DO THIS
Repeat the listing below word for word, from its first line through its last.

══ DATA EXCERPTS

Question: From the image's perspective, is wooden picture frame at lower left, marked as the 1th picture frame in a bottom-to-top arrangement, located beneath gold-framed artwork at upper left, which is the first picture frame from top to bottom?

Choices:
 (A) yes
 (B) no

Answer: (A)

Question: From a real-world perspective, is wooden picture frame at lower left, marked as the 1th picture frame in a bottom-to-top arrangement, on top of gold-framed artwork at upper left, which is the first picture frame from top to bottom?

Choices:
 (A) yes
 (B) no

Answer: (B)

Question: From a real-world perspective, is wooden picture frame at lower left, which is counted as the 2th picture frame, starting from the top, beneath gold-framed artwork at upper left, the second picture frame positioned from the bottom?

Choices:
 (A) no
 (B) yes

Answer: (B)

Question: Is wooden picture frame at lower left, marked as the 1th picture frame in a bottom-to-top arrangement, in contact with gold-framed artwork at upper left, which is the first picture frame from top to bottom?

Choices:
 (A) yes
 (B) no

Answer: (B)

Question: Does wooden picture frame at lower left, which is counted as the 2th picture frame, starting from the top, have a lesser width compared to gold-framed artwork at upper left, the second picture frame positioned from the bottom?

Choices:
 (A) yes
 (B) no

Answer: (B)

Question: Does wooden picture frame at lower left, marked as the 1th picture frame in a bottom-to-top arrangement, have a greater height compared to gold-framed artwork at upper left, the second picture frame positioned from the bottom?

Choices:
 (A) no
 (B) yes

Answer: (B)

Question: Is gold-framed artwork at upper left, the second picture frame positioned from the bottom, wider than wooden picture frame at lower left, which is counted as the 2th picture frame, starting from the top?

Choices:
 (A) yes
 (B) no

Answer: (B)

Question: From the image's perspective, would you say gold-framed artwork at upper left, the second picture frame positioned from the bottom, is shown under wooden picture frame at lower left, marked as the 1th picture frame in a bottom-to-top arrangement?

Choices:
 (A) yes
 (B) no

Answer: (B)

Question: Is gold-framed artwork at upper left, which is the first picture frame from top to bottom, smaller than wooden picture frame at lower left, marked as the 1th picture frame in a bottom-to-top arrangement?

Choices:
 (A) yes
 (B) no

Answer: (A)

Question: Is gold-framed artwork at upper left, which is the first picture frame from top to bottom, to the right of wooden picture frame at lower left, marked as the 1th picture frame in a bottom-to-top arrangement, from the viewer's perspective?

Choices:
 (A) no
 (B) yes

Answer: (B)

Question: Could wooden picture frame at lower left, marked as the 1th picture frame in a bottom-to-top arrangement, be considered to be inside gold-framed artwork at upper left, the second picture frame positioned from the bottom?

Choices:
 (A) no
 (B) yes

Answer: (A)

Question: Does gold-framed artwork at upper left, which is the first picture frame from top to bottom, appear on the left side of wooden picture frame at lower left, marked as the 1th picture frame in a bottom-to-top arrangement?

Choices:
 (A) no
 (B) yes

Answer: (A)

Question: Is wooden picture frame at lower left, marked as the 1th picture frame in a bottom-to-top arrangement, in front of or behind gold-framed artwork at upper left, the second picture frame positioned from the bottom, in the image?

════

RESPONSE TO THIS EXERCISE
Question: From the image's perspective, is wooden picture frame at lower left, marked as the 1th picture frame in a bottom-to-top arrangement, located beneath gold-framed artwork at upper left, which is the first picture frame from top to bottom?

Choices:
 (A) yes
 (B) no

Answer: (A)

Question: From a real-world perspective, is wooden picture frame at lower left, marked as the 1th picture frame in a bottom-to-top arrangement, on top of gold-framed artwork at upper left, which is the first picture frame from top to bottom?

Choices:
 (A) yes
 (B) no

Answer: (B)

Question: From a real-world perspective, is wooden picture frame at lower left, which is counted as the 2th picture frame, starting from the top, beneath gold-framed artwork at upper left, the second picture frame positioned from the bottom?

Choices:
 (A) no
 (B) yes

Answer: (B)

Question: Is wooden picture frame at lower left, marked as the 1th picture frame in a bottom-to-top arrangement, in contact with gold-framed artwork at upper left, which is the first picture frame from top to bottom?

Choices:
 (A) yes
 (B) no

Answer: (B)

Question: Does wooden picture frame at lower left, which is counted as the 2th picture frame, starting from the top, have a lesser width compared to gold-framed artwork at upper left, the second picture frame positioned from the bottom?

Choices:
 (A) yes
 (B) no

Answer: (B)

Question: Does wooden picture frame at lower left, marked as the 1th picture frame in a bottom-to-top arrangement, have a greater height compared to gold-framed artwork at upper left, the second picture frame positioned from the bottom?

Choices:
 (A) no
 (B) yes

Answer: (B)

Question: Is gold-framed artwork at upper left, the second picture frame positioned from the bottom, wider than wooden picture frame at lower left, which is counted as the 2th picture frame, starting from the top?

Choices:
 (A) yes
 (B) no

Answer: (B)

Question: From the image's perspective, would you say gold-framed artwork at upper left, the second picture frame positioned from the bottom, is shown under wooden picture frame at lower left, marked as the 1th picture frame in a bottom-to-top arrangement?

Choices:
 (A) yes
 (B) no

Answer: (B)

Question: Is gold-framed artwork at upper left, which is the first picture frame from top to bottom, smaller than wooden picture frame at lower left, marked as the 1th picture frame in a bottom-to-top arrangement?

Choices:
 (A) yes
 (B) no

Answer: (A)

Question: Is gold-framed artwork at upper left, which is the first picture frame from top to bottom, to the right of wooden picture frame at lower left, marked as the 1th picture frame in a bottom-to-top arrangement, from the viewer's perspective?

Choices:
 (A) no
 (B) yes

Answer: (B)

Question: Could wooden picture frame at lower left, marked as the 1th picture frame in a bottom-to-top arrangement, be considered to be inside gold-framed artwork at upper left, the second picture frame positioned from the bottom?

Choices:
 (A) no
 (B) yes

Answer: (A)

Question: Does gold-framed artwork at upper left, which is the first picture frame from top to bottom, appear on the left side of wooden picture frame at lower left, marked as the 1th picture frame in a bottom-to-top arrangement?

Choices:
 (A) no
 (B) yes

Answer: (A)

Question: Is wooden picture frame at lower left, marked as the 1th picture frame in a bottom-to-top arrangement, in front of or behind gold-framed artwork at upper left, the second picture frame positioned from the bottom, in the image?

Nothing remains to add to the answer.